* Records drawn from a dataset *
==========

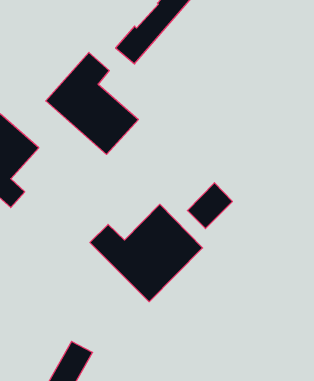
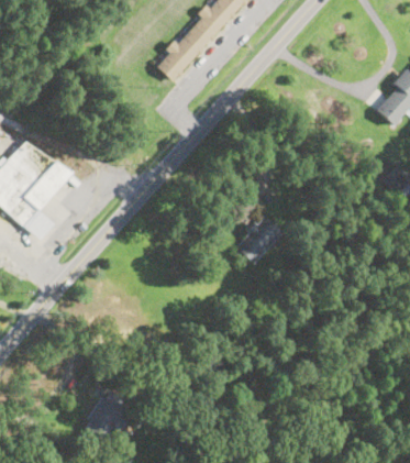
building: [46,52,138,154] -> none
building: [90,204,203,302] -> none

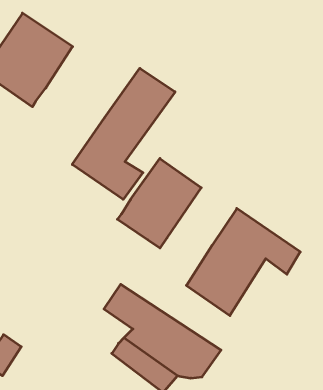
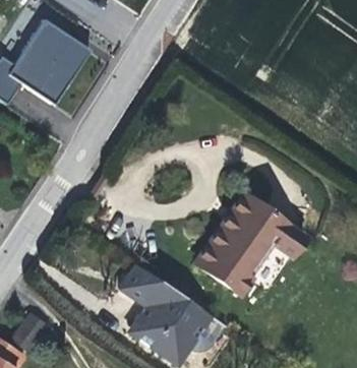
building: [72,68,175,199] -> none
building: [117,158,201,248] -> none

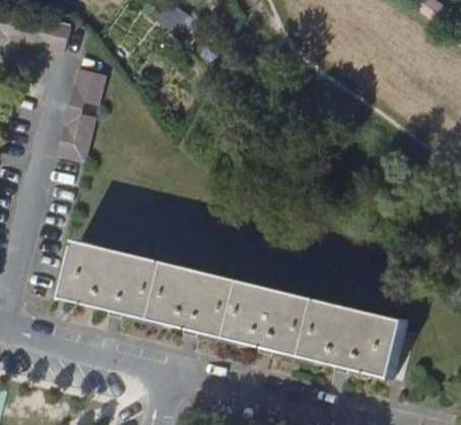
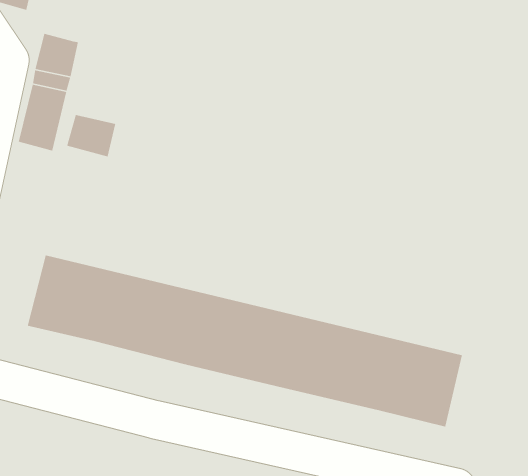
building: none -> [66,114,116,157]

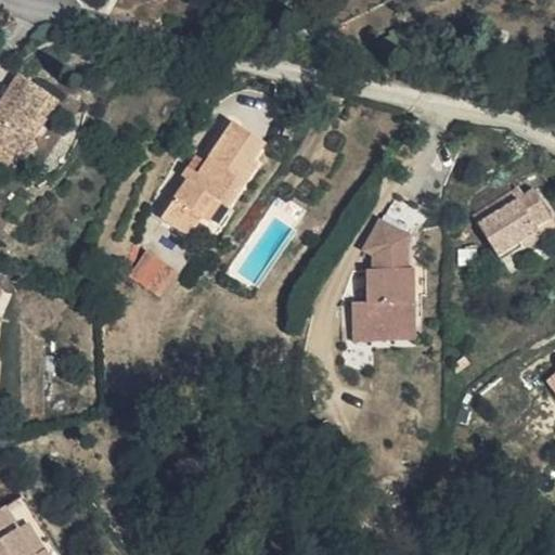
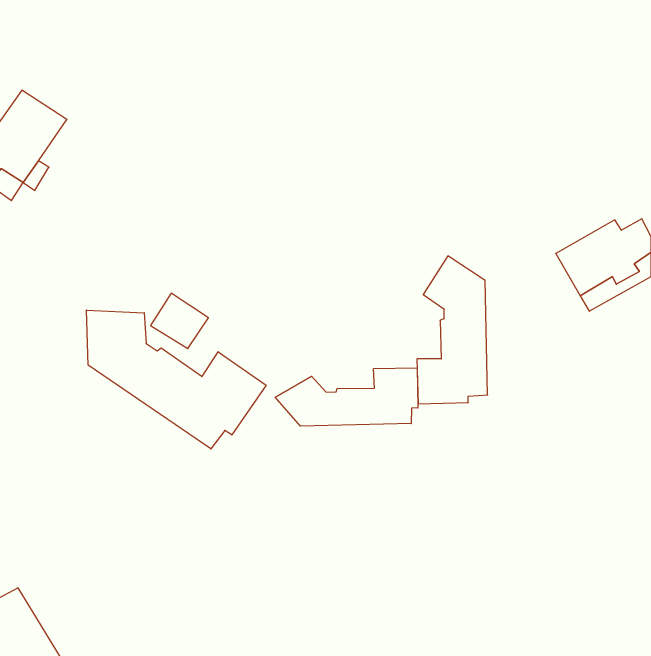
building: [160,118,266,236] -> none
building: none -> [86,310,266,449]
building: none -> [275,368,418,426]

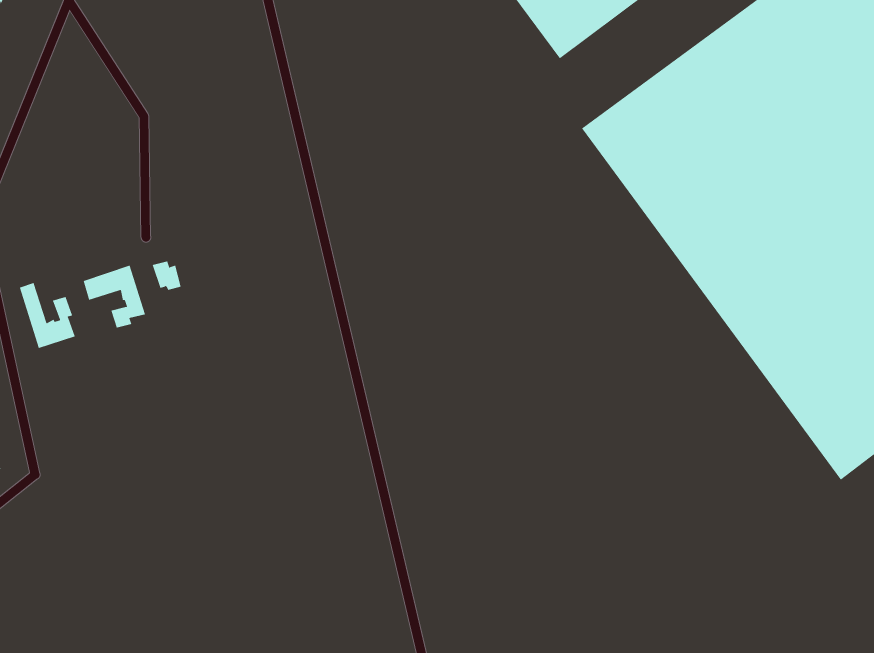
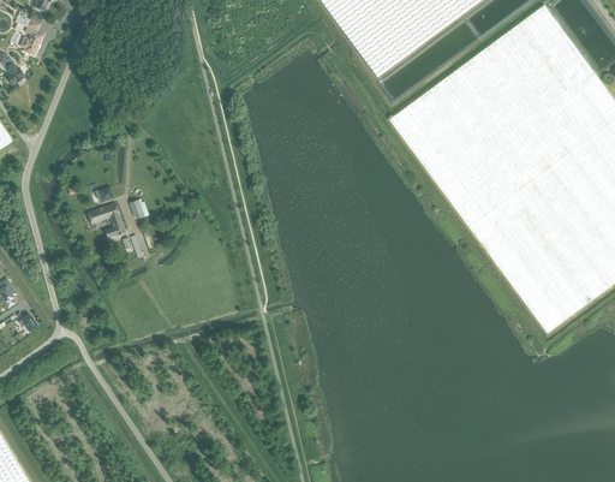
building: [19,282,76,349] -> none

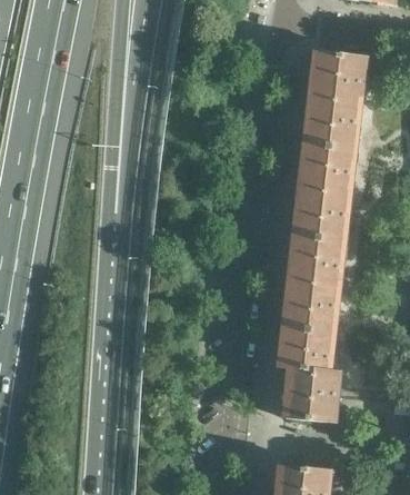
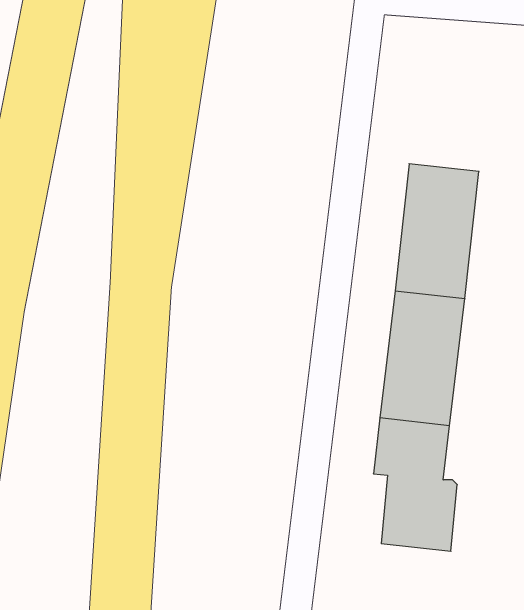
building: [304,51,366,149] -> none

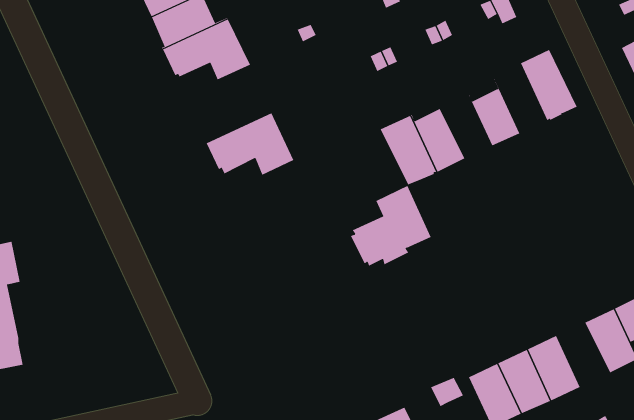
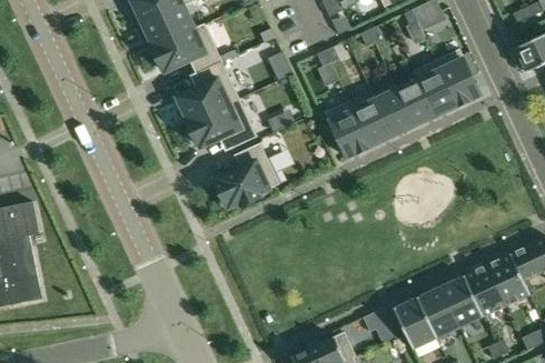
building: none -> [414,60,456,115]
building: none -> [177,61,238,123]
building: none -> [371,85,413,135]
building: [350,185,432,267] -> [214,143,278,208]
building: none -> [464,265,506,316]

==========

* Directions for this task *
Copy exactly the lines that run from the one containing "building: [304,51,366,149] -> none" to the last line of the records, both included, and leave out every picture.

* Written solution *
building: [304,51,366,149] -> none

building: none -> [414,60,456,115]
building: none -> [177,61,238,123]
building: none -> [371,85,413,135]
building: [350,185,432,267] -> [214,143,278,208]
building: none -> [464,265,506,316]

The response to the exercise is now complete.